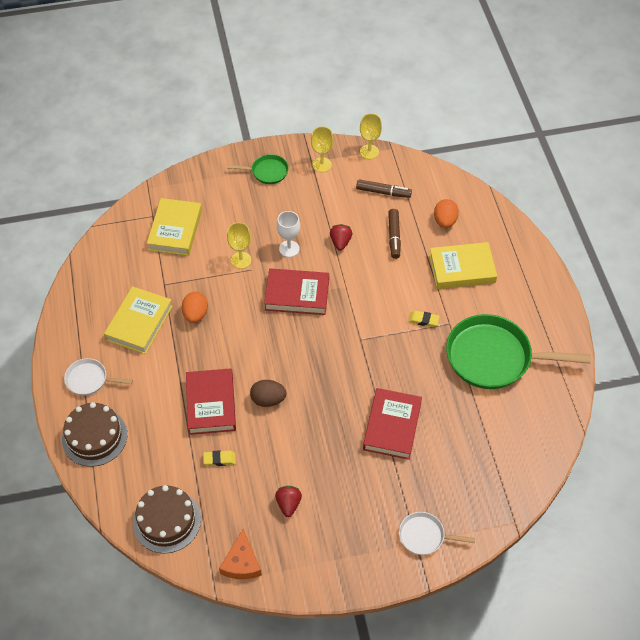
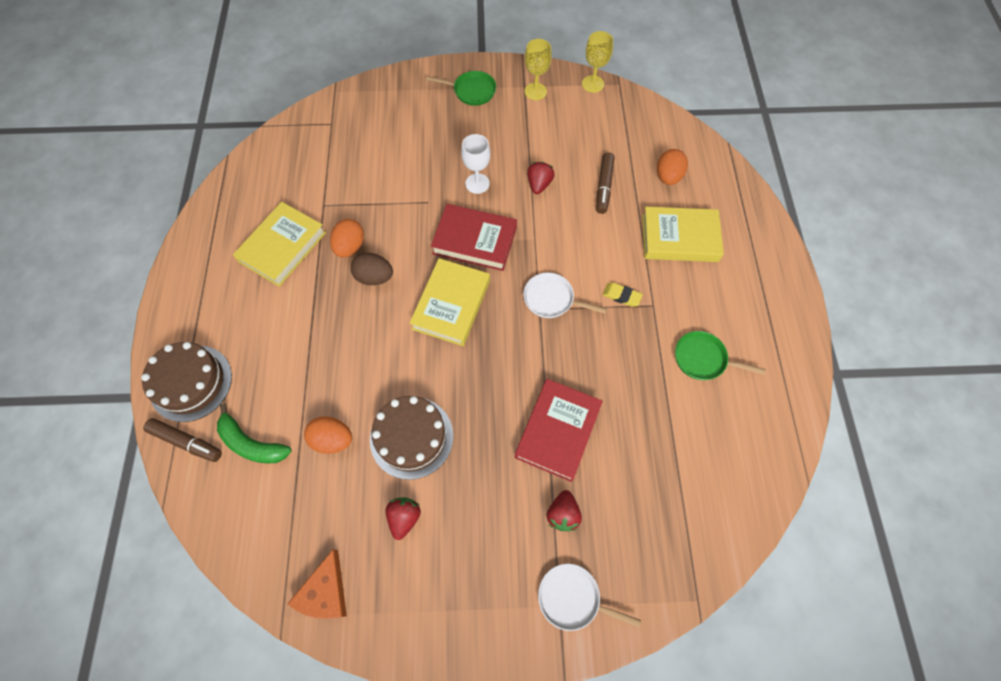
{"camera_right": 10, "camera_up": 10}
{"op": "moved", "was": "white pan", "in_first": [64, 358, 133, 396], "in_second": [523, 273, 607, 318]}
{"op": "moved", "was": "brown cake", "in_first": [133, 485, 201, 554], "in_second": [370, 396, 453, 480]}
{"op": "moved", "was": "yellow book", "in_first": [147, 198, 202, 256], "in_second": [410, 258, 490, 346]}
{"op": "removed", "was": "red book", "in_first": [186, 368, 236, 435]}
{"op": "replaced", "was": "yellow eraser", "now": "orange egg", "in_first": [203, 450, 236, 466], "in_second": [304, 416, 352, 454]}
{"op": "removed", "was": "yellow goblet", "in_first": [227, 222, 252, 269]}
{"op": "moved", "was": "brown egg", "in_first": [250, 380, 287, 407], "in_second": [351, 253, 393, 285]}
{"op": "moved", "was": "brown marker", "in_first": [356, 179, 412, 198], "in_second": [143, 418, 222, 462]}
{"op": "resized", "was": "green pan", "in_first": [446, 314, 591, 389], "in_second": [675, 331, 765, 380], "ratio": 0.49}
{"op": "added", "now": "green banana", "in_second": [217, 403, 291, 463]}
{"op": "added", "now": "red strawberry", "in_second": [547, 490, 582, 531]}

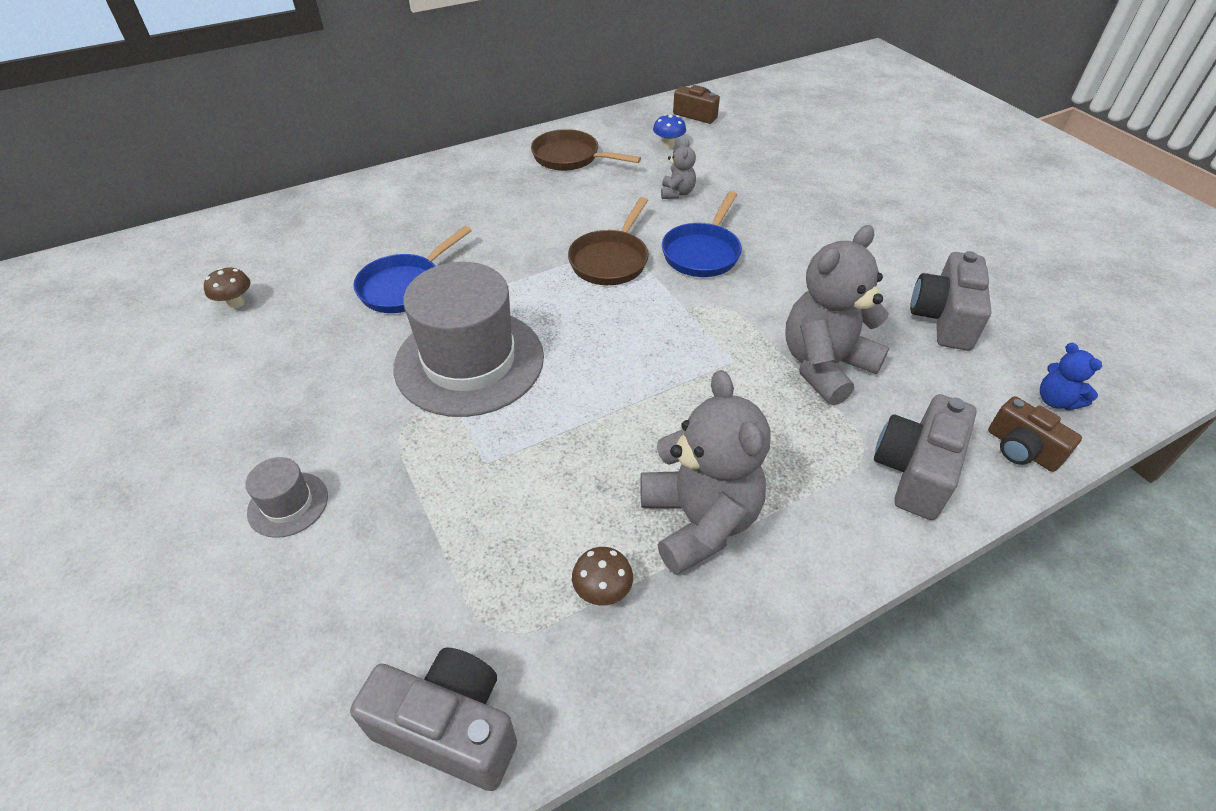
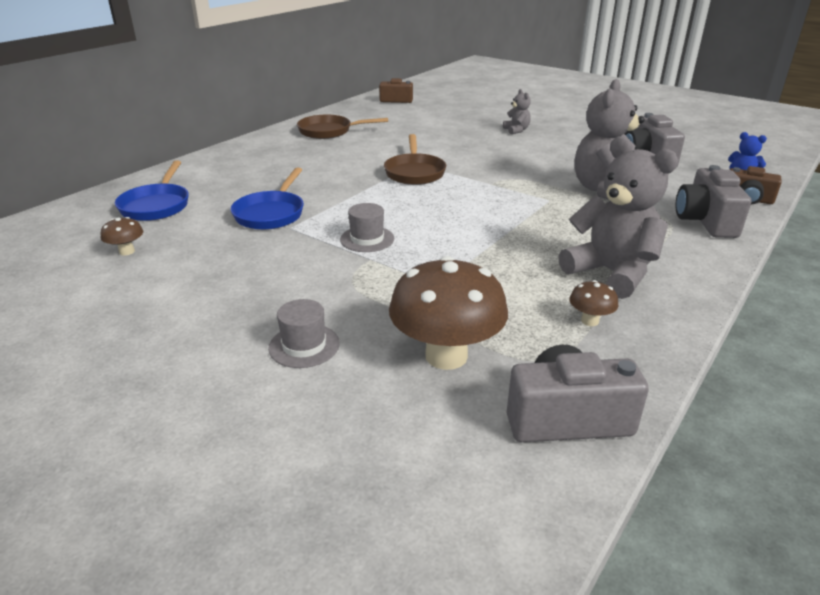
{"camera_right": -25, "camera_up": -15}
{"op": "resized", "was": "grey hat", "in_first": [393, 262, 544, 417], "in_second": [340, 203, 394, 252], "ratio": 0.44}
{"op": "removed", "was": "blue mushroom", "in_first": [653, 114, 686, 148]}
{"op": "moved", "was": "grey teddy bear", "in_first": [661, 139, 696, 199], "in_second": [503, 89, 531, 134]}
{"op": "moved", "was": "blue pan", "in_first": [662, 191, 742, 277], "in_second": [115, 160, 189, 221]}
{"op": "added", "now": "brown mushroom", "in_second": [389, 256, 508, 370]}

* * * * * * *

Aim of the exercise: Take from the listing above each line that contains the string "book".

Response box:
{"op": "moved", "was": "yellow book", "in_first": [147, 198, 202, 256], "in_second": [410, 258, 490, 346]}
{"op": "removed", "was": "red book", "in_first": [186, 368, 236, 435]}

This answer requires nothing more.